PROBLEM
The entries are to be printed again word for word, but no picture may appear.

(Detected change data)
-- Opening Marker --
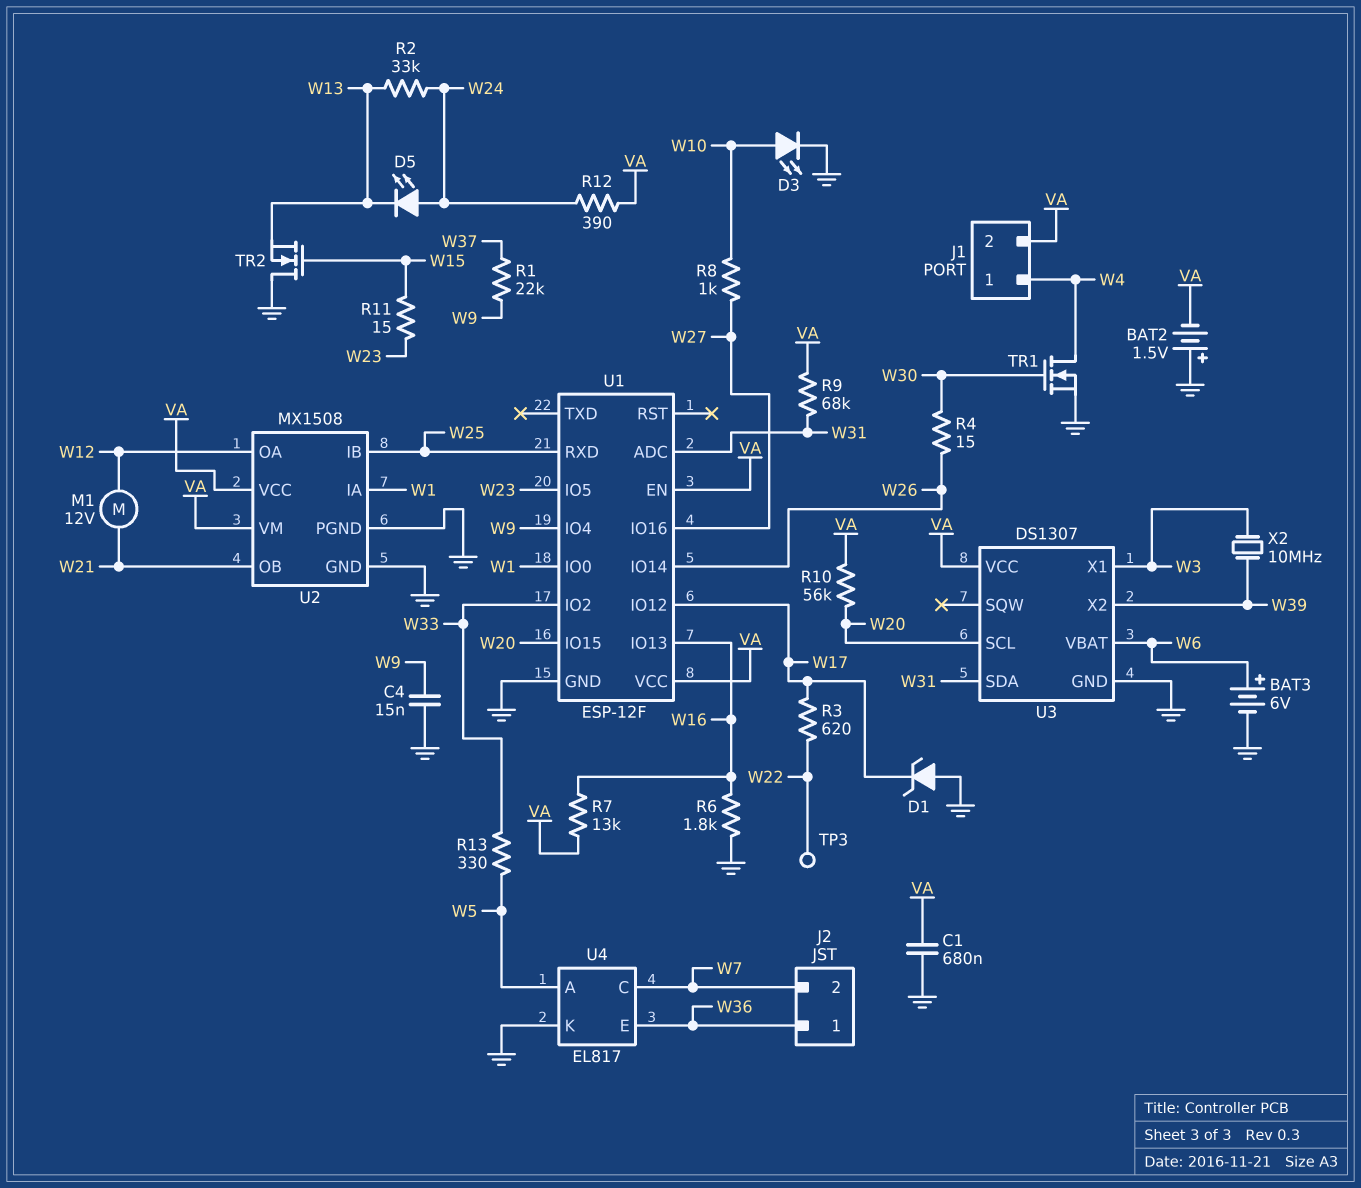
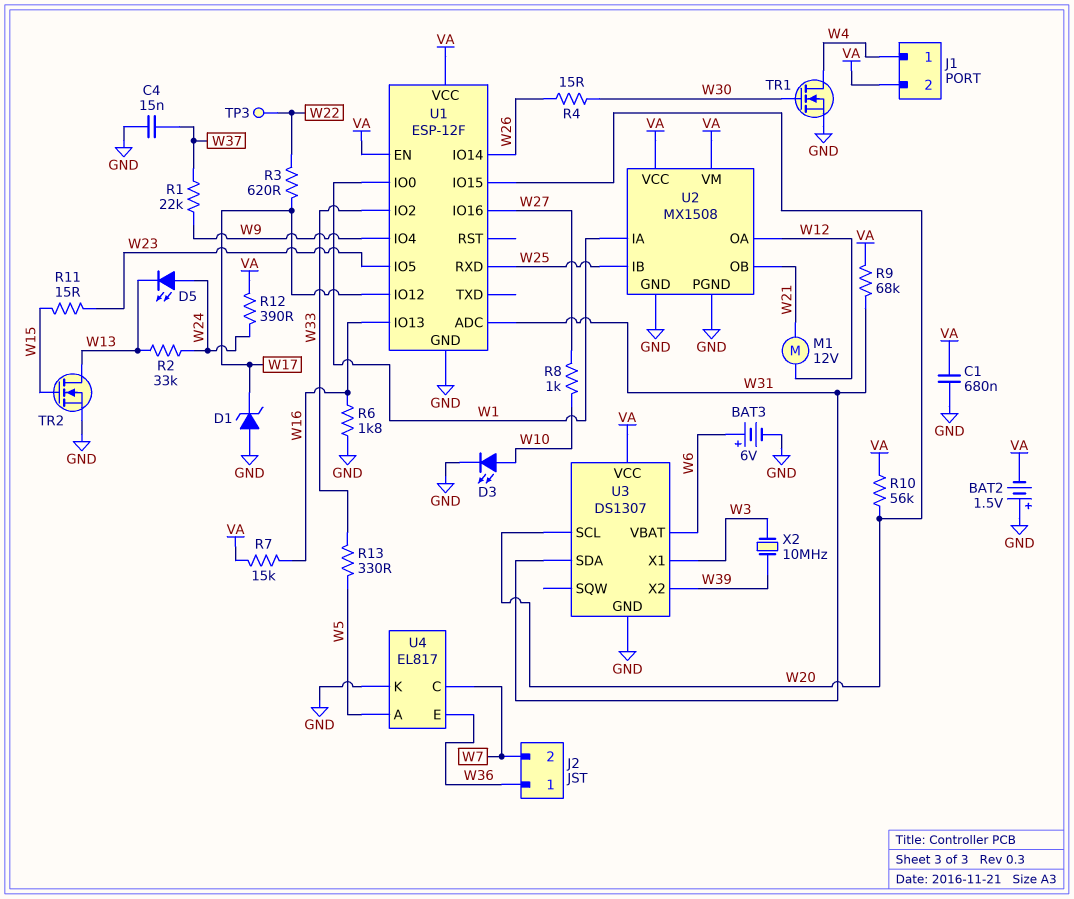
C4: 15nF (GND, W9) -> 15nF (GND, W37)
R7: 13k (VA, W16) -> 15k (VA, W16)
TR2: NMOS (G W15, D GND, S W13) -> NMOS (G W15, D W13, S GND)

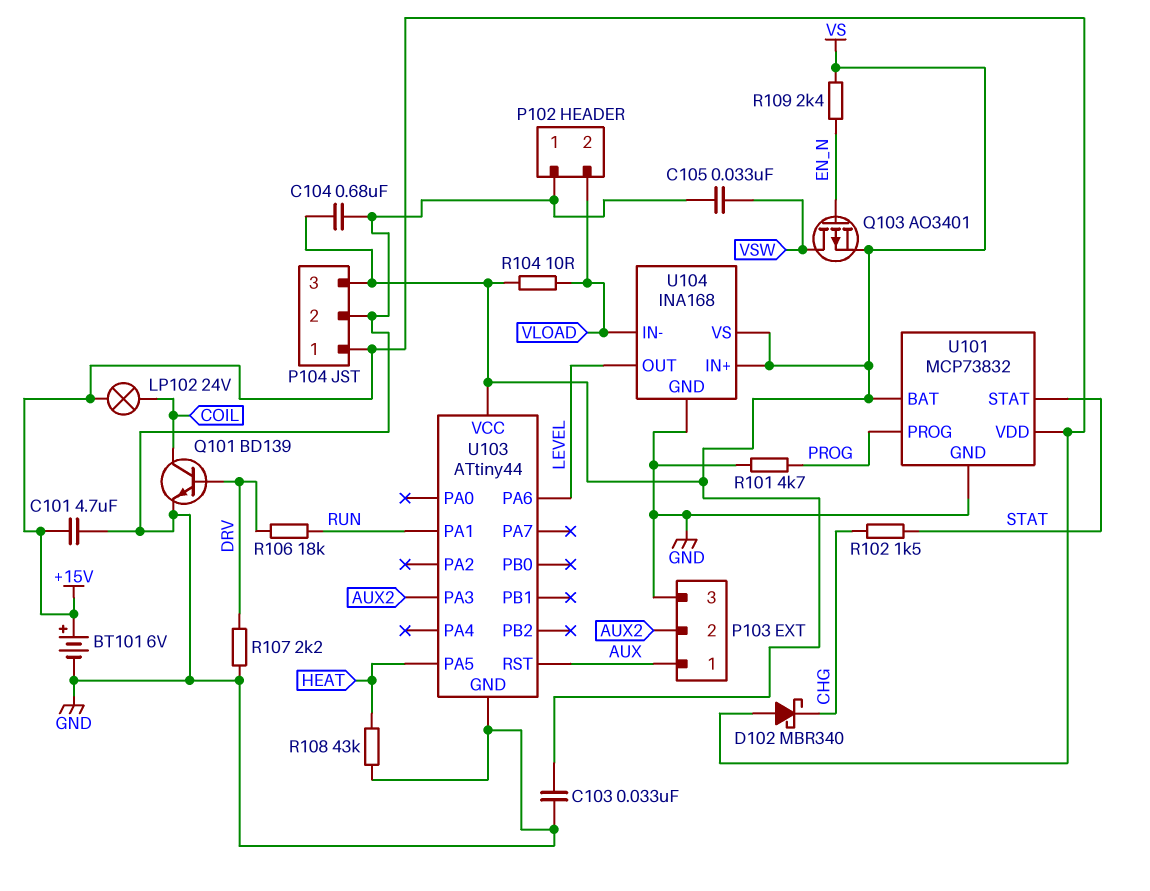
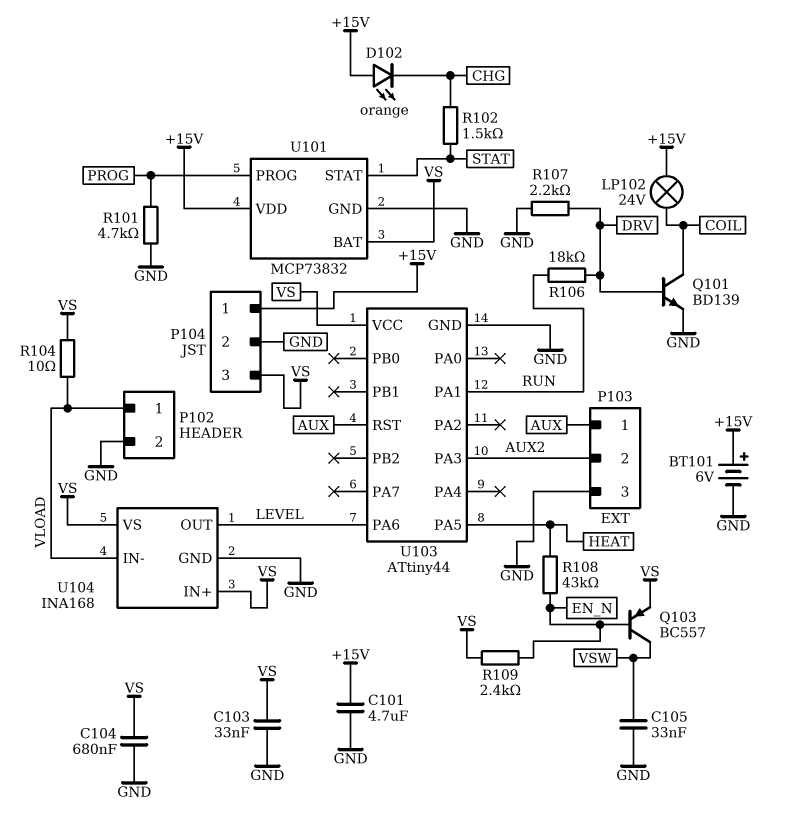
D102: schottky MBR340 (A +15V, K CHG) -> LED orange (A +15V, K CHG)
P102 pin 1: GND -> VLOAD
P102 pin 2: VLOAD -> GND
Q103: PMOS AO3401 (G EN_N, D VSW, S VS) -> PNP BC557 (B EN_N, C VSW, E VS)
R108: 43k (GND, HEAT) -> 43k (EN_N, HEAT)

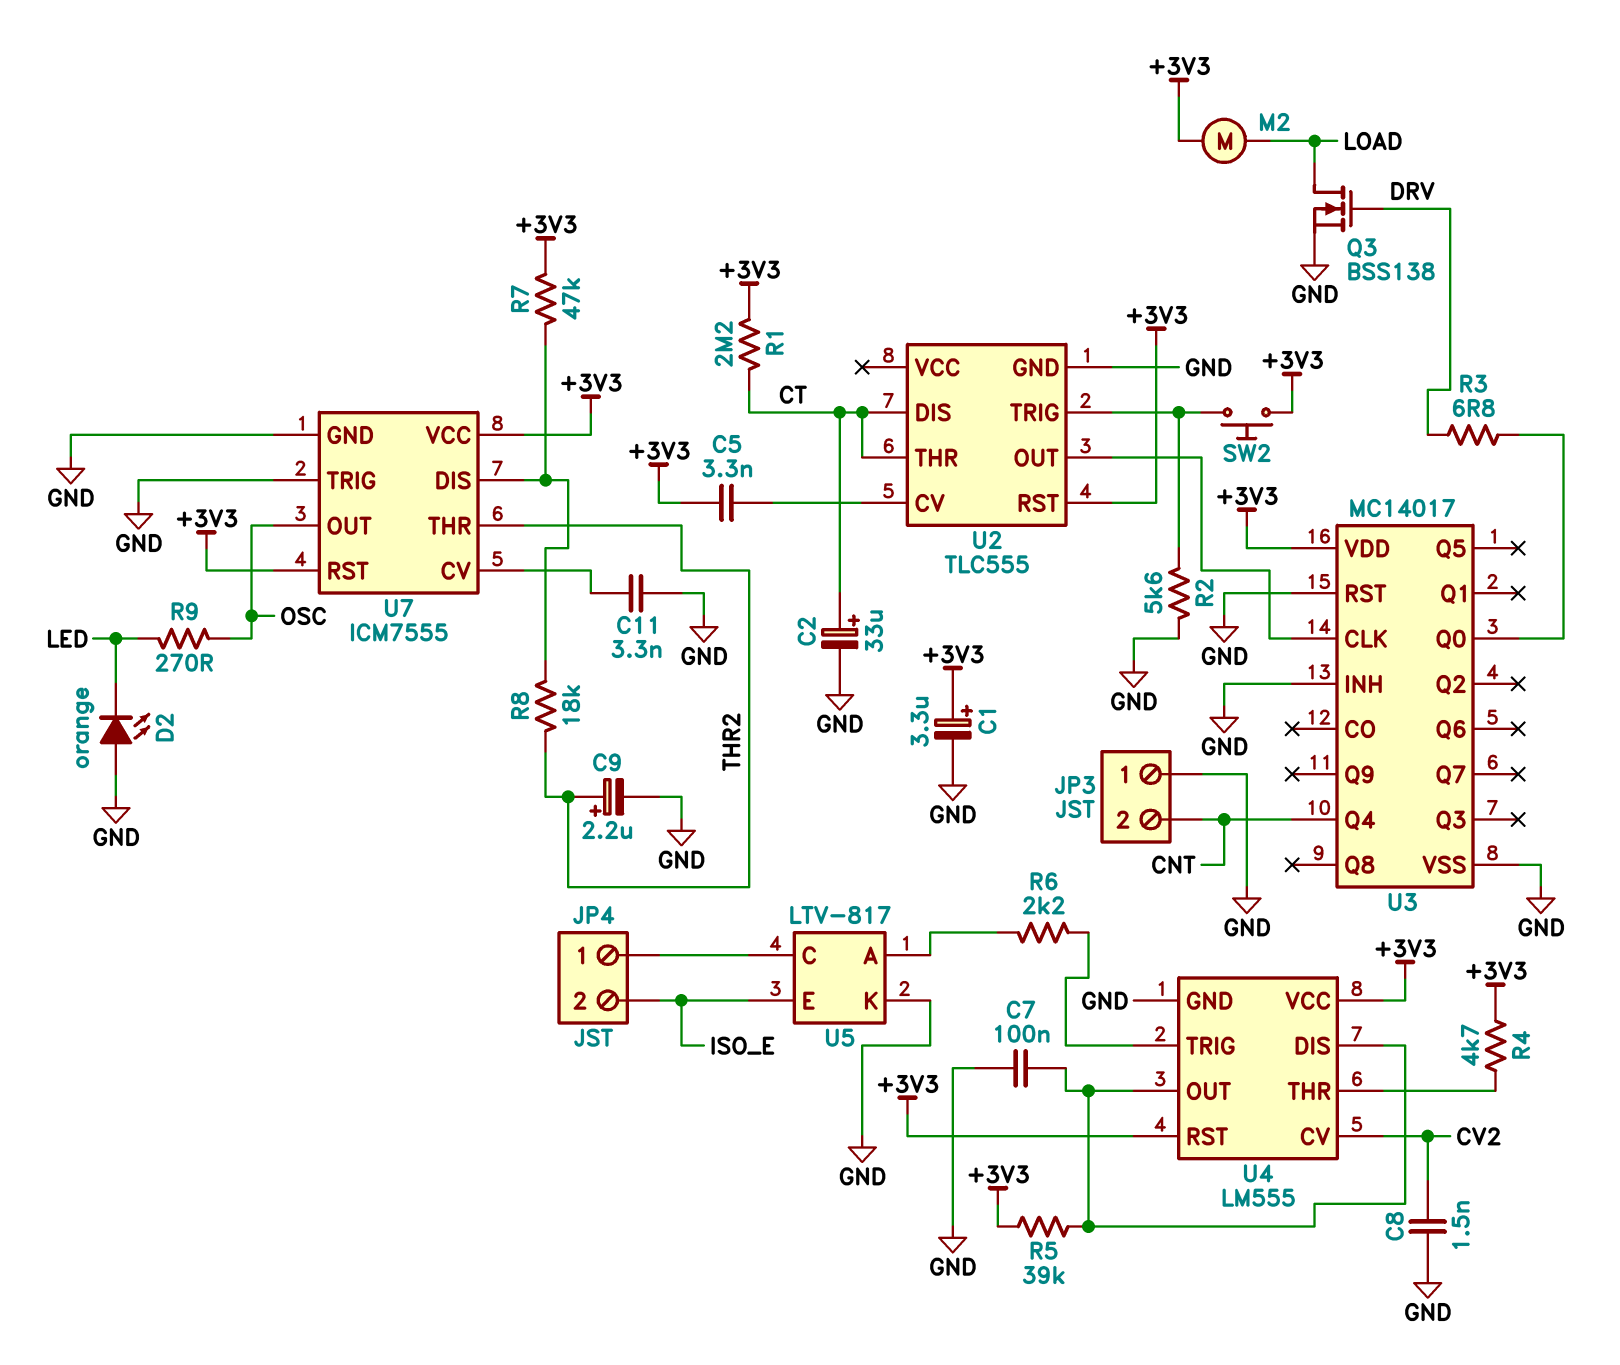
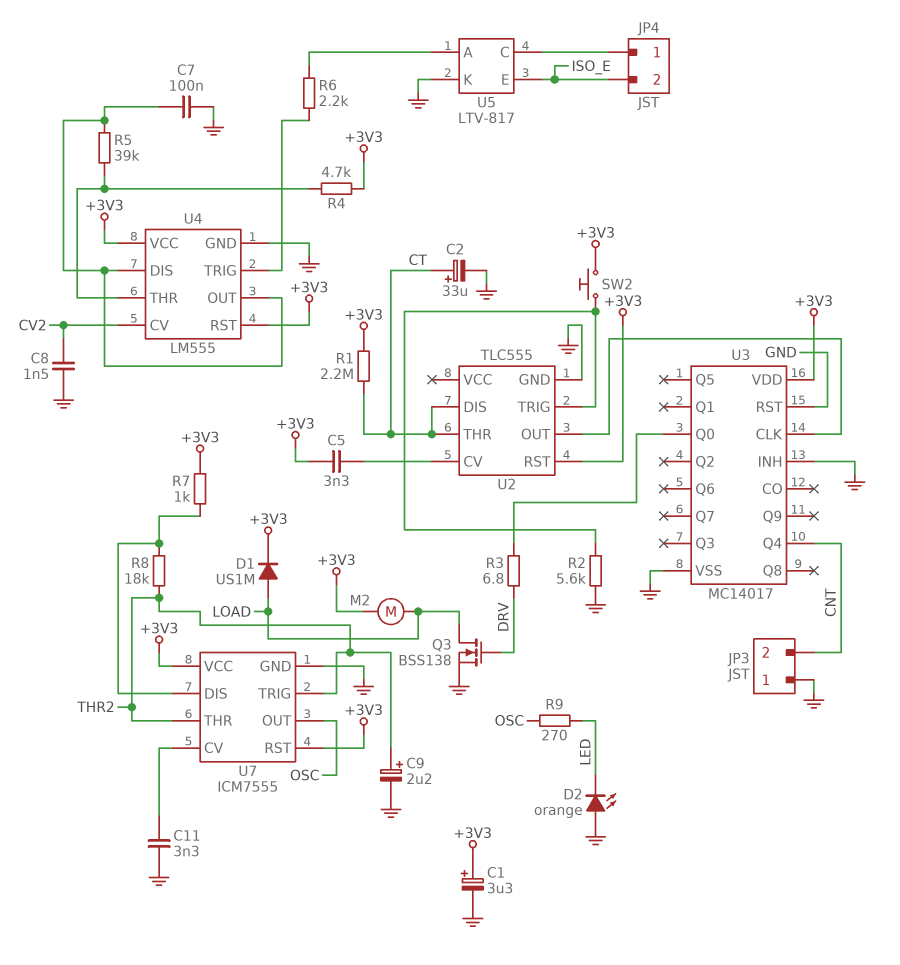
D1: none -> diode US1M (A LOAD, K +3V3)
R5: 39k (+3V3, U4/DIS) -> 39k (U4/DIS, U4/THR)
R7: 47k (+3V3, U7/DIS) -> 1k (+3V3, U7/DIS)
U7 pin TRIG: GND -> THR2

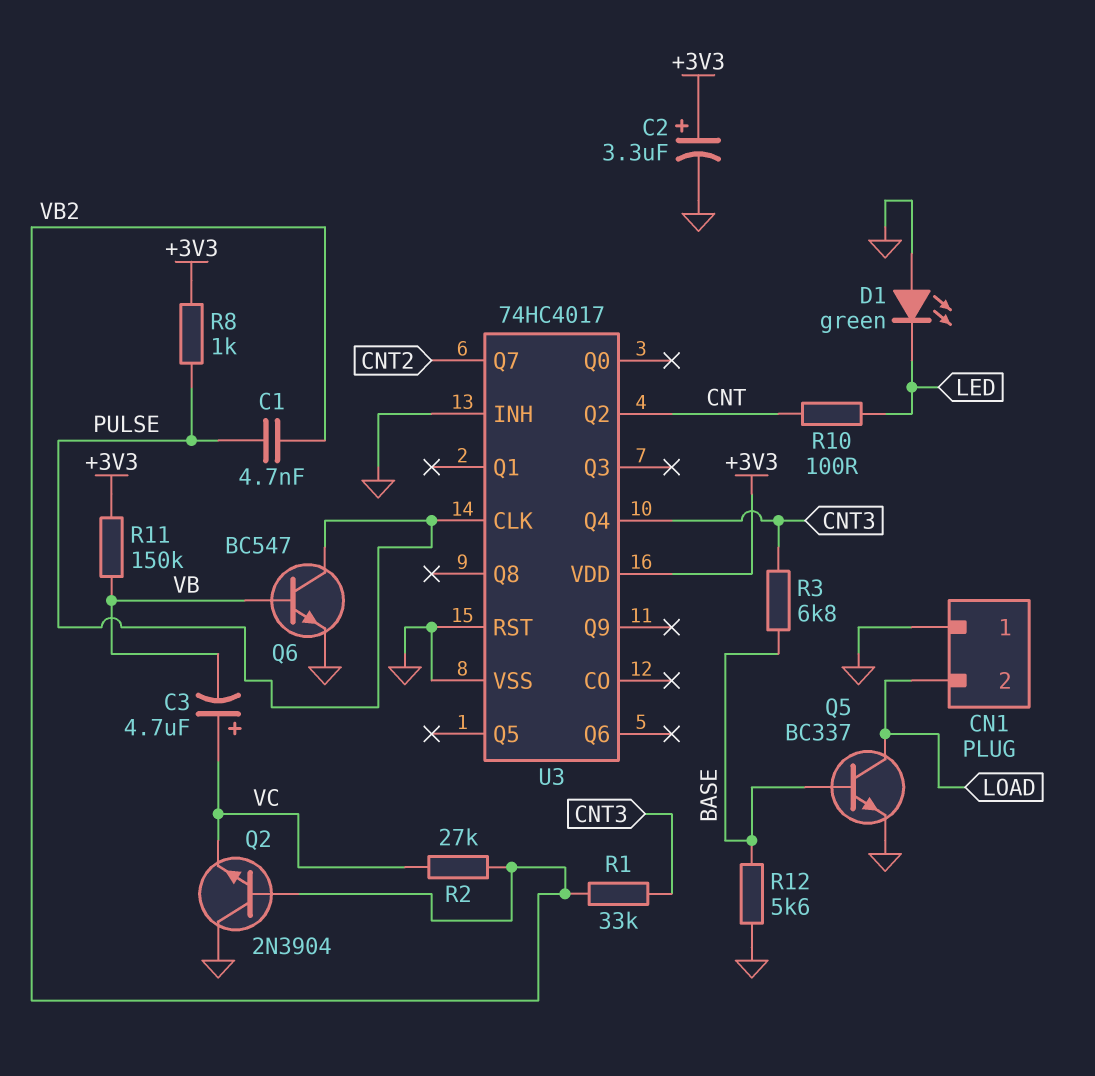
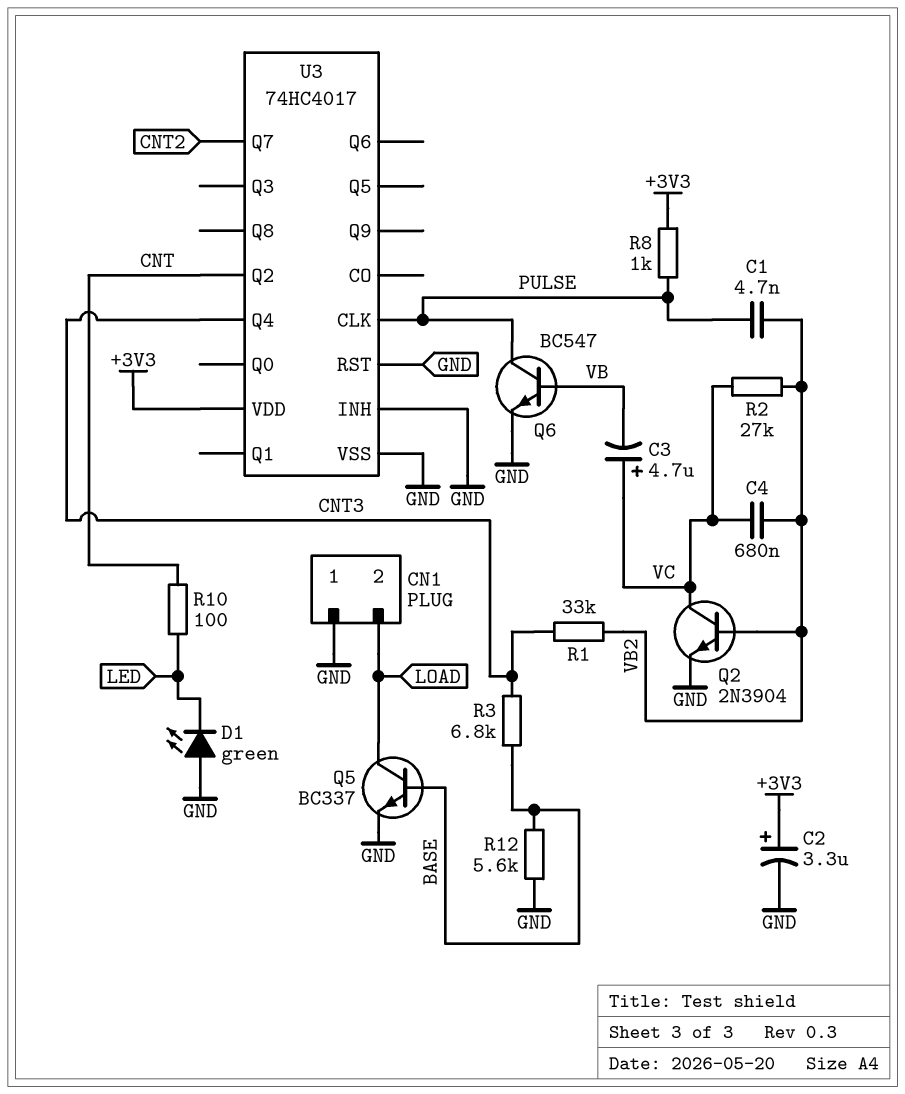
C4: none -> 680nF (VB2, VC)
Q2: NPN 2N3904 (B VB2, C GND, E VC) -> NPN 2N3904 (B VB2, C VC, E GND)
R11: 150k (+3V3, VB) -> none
-- Closing Marker --
RESULT FOR THIS EXERCISE
C4: 15nF (GND, W9) -> 15nF (GND, W37)
R7: 13k (VA, W16) -> 15k (VA, W16)
TR2: NMOS (G W15, D GND, S W13) -> NMOS (G W15, D W13, S GND)

D102: schottky MBR340 (A +15V, K CHG) -> LED orange (A +15V, K CHG)
P102 pin 1: GND -> VLOAD
P102 pin 2: VLOAD -> GND
Q103: PMOS AO3401 (G EN_N, D VSW, S VS) -> PNP BC557 (B EN_N, C VSW, E VS)
R108: 43k (GND, HEAT) -> 43k (EN_N, HEAT)

D1: none -> diode US1M (A LOAD, K +3V3)
R5: 39k (+3V3, U4/DIS) -> 39k (U4/DIS, U4/THR)
R7: 47k (+3V3, U7/DIS) -> 1k (+3V3, U7/DIS)
U7 pin TRIG: GND -> THR2

C4: none -> 680nF (VB2, VC)
Q2: NPN 2N3904 (B VB2, C GND, E VC) -> NPN 2N3904 (B VB2, C VC, E GND)
R11: 150k (+3V3, VB) -> none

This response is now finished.